(Scene comparison data)
______
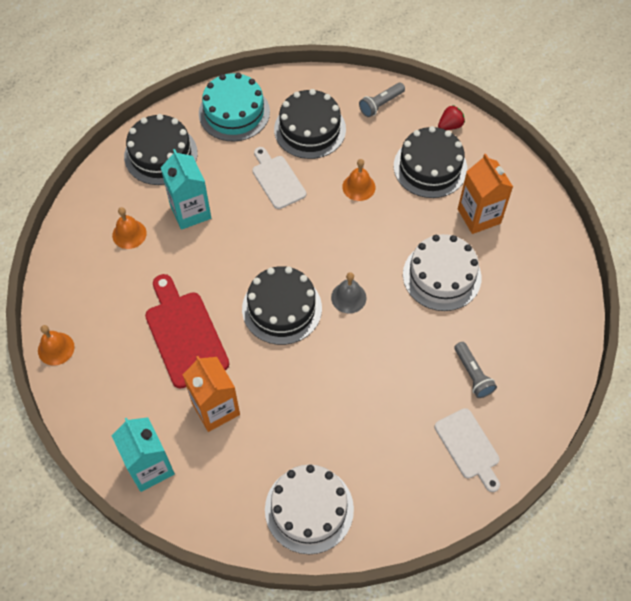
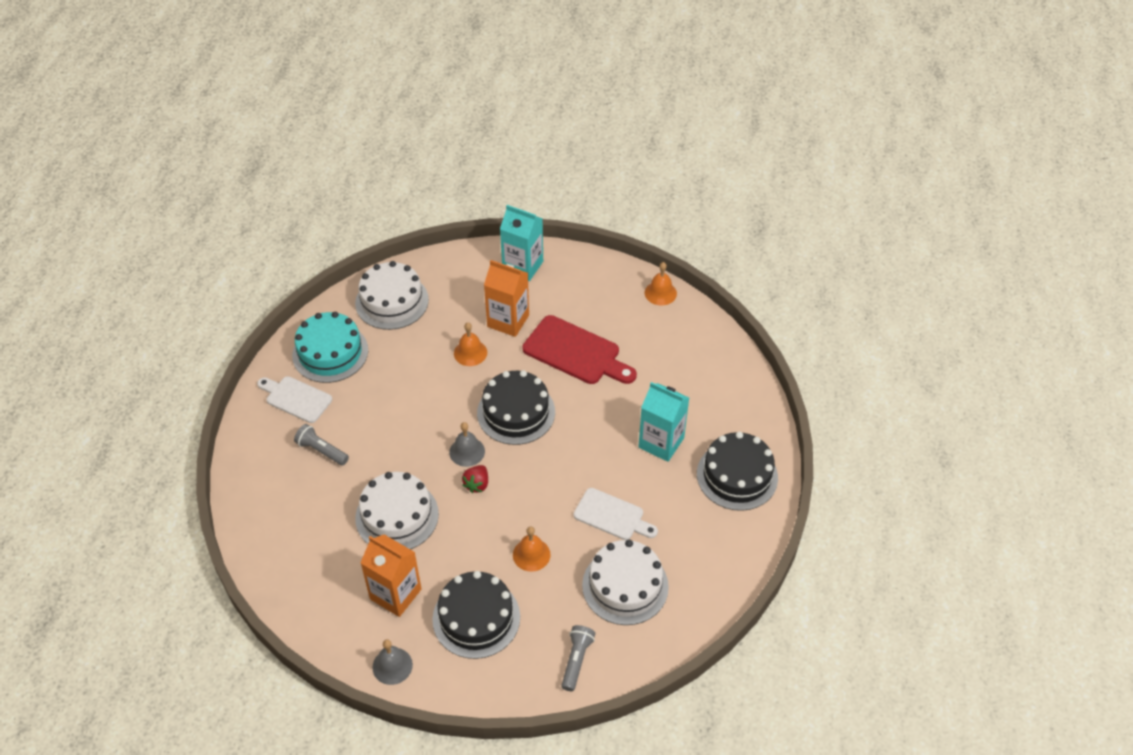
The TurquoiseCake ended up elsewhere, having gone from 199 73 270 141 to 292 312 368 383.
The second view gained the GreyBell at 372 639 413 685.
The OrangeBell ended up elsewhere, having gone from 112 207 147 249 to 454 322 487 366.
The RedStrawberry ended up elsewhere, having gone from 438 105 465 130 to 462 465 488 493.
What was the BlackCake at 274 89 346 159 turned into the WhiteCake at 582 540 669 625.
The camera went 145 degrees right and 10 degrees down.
______
The data above must be given back verbatim, minus its images.

▸ Response area:
The TurquoiseCake ended up elsewhere, having gone from 199 73 270 141 to 292 312 368 383.
The second view gained the GreyBell at 372 639 413 685.
The OrangeBell ended up elsewhere, having gone from 112 207 147 249 to 454 322 487 366.
The RedStrawberry ended up elsewhere, having gone from 438 105 465 130 to 462 465 488 493.
What was the BlackCake at 274 89 346 159 turned into the WhiteCake at 582 540 669 625.
The camera went 145 degrees right and 10 degrees down.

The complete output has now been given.